• PROBLEM DESCRIPTION
In the data that follows, find the line containing "camera: 100 degrees left, 10 degrees up"; then quote that line and every line after it, exactly, through the last one.

• TASK INPUTS
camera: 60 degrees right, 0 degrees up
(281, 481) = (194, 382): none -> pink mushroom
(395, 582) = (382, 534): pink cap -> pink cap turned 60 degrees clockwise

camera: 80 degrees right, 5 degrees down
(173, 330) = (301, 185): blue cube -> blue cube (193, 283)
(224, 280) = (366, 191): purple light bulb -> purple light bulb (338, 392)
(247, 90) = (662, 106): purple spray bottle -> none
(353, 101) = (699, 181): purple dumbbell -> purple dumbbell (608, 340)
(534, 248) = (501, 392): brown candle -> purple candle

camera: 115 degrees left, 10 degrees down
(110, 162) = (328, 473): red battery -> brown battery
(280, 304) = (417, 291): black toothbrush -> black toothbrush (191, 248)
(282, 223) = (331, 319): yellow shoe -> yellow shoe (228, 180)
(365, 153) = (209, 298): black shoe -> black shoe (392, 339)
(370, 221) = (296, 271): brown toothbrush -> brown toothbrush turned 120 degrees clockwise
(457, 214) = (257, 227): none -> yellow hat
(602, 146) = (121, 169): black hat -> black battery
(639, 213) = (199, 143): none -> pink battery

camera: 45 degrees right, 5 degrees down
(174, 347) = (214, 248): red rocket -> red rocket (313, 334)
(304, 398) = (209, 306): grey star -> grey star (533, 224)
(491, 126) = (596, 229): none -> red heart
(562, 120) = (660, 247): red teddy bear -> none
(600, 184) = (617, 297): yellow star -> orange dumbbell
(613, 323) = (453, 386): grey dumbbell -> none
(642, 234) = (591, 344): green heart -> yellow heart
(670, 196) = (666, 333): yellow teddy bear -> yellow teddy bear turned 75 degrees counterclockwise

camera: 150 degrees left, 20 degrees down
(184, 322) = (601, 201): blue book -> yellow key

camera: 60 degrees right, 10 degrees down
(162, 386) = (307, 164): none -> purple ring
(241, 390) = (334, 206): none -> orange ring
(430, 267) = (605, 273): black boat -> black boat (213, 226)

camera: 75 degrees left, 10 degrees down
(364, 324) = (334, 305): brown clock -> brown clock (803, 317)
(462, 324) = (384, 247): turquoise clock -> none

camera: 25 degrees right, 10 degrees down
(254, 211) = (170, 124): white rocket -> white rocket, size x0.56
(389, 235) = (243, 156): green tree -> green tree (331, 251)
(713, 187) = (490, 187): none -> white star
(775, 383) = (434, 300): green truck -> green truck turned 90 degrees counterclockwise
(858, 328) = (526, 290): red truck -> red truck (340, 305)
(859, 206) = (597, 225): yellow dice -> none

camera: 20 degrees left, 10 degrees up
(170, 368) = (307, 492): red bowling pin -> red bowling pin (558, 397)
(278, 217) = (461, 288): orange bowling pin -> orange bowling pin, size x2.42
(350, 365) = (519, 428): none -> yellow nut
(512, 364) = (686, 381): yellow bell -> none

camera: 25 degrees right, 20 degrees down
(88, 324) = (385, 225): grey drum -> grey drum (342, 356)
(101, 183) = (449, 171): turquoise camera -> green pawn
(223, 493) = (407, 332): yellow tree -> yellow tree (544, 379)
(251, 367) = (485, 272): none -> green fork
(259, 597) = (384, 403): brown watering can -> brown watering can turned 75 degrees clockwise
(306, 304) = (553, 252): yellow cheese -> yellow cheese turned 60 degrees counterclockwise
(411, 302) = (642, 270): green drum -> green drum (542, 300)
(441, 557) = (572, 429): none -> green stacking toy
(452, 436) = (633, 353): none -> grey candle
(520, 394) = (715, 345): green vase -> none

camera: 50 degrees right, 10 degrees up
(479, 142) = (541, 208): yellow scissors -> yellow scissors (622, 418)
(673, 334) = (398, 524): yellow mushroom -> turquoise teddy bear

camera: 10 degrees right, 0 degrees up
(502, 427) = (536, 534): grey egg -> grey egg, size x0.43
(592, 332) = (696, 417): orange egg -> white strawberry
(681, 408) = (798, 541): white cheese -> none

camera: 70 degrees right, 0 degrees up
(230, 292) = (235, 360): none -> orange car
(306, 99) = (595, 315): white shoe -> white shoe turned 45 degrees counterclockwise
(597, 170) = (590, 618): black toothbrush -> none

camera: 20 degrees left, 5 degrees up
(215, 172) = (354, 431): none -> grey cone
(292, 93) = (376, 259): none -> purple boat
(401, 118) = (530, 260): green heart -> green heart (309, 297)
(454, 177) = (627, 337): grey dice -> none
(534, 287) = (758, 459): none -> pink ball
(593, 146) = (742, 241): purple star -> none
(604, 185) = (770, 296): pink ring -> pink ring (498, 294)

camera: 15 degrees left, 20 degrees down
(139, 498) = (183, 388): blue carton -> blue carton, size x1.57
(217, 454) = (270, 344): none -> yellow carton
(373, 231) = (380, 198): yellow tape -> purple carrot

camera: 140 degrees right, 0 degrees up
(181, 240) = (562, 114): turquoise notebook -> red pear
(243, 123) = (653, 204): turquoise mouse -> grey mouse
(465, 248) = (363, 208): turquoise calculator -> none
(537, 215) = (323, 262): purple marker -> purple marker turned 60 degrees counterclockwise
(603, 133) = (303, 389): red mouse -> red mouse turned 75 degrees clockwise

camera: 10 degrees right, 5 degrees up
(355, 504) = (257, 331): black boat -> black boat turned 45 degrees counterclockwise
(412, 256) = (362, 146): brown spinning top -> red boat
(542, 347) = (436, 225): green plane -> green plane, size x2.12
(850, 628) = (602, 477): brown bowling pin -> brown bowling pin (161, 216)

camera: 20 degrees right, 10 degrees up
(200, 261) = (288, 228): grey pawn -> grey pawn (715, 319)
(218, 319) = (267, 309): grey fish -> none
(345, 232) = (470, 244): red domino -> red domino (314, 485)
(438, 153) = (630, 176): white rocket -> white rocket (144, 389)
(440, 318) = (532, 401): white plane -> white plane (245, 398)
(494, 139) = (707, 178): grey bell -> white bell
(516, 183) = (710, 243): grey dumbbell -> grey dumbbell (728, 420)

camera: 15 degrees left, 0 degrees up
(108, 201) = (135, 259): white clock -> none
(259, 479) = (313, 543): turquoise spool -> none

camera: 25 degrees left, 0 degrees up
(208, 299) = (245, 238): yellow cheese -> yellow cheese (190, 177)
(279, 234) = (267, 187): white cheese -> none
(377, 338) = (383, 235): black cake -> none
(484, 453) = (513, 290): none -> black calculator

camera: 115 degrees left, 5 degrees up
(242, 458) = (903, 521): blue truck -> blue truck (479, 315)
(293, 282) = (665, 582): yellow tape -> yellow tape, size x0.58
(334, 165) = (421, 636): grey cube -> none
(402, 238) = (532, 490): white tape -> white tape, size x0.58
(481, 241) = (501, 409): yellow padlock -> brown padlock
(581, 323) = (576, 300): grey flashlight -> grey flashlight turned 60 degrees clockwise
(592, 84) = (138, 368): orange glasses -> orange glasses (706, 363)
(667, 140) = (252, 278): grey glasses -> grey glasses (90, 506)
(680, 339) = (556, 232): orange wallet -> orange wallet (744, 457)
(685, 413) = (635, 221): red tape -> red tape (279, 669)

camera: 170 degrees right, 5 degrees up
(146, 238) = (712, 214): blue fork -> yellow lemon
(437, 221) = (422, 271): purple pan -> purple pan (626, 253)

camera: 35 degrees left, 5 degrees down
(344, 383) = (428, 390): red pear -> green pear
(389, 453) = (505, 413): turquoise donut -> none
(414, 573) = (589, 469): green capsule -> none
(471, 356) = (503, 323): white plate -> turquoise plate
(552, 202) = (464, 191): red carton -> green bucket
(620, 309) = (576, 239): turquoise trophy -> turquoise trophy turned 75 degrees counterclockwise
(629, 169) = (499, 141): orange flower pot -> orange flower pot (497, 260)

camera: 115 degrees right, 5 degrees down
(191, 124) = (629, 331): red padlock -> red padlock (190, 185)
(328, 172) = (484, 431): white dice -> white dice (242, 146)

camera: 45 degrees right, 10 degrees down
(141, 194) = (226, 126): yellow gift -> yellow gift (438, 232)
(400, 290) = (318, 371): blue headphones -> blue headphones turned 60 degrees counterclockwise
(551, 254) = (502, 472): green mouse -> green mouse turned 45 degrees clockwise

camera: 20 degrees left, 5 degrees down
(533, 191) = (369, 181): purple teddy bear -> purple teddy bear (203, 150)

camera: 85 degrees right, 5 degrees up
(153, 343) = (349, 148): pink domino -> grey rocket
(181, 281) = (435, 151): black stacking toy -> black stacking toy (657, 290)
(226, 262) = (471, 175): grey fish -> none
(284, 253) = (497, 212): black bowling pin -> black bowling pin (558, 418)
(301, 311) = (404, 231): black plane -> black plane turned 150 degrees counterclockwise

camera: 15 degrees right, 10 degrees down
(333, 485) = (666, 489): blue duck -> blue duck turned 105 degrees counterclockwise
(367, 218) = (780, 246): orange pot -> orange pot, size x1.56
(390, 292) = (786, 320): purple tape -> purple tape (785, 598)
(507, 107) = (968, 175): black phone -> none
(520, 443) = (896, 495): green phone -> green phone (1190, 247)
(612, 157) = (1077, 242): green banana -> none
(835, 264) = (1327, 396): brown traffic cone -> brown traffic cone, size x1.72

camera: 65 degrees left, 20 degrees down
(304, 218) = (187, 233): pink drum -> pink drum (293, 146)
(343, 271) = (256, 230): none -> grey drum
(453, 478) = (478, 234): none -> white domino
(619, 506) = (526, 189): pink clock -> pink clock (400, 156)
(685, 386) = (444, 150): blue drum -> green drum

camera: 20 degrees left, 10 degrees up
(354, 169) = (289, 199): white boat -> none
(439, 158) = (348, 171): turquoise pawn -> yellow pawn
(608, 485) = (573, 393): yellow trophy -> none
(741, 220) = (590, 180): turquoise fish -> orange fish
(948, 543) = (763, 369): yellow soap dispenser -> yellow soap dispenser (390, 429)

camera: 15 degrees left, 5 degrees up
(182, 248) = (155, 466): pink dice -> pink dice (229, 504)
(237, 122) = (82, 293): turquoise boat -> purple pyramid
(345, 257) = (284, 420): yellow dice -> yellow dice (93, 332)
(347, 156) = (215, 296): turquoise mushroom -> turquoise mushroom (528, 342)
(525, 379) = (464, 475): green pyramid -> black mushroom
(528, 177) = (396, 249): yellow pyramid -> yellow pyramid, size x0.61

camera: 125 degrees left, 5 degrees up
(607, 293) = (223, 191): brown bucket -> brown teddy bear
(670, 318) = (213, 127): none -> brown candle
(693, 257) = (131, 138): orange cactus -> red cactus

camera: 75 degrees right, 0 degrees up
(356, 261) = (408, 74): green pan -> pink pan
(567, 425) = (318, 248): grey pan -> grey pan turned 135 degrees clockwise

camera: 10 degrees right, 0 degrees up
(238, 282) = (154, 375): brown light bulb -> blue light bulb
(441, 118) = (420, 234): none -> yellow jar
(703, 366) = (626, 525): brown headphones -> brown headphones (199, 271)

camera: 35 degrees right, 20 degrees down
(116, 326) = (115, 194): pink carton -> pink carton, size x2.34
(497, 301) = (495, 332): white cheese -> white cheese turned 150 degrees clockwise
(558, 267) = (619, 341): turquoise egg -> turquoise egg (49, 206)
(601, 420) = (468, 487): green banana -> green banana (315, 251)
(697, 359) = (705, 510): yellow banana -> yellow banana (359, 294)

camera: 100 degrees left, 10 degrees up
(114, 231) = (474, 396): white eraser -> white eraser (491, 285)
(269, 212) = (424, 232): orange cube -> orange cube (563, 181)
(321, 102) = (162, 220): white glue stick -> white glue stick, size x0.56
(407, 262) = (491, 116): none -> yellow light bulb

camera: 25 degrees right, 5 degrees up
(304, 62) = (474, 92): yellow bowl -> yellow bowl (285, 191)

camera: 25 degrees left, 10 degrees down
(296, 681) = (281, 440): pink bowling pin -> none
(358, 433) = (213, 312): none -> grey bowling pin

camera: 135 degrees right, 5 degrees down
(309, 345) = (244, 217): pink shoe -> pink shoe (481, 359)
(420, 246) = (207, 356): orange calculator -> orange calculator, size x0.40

• WRITTEN SOLUTION
camera: 100 degrees left, 10 degrees up
(114, 231) = (474, 396): white eraser -> white eraser (491, 285)
(269, 212) = (424, 232): orange cube -> orange cube (563, 181)
(321, 102) = (162, 220): white glue stick -> white glue stick, size x0.56
(407, 262) = (491, 116): none -> yellow light bulb

camera: 25 degrees right, 5 degrees up
(304, 62) = (474, 92): yellow bowl -> yellow bowl (285, 191)

camera: 25 degrees left, 10 degrees down
(296, 681) = (281, 440): pink bowling pin -> none
(358, 433) = (213, 312): none -> grey bowling pin

camera: 135 degrees right, 5 degrees down
(309, 345) = (244, 217): pink shoe -> pink shoe (481, 359)
(420, 246) = (207, 356): orange calculator -> orange calculator, size x0.40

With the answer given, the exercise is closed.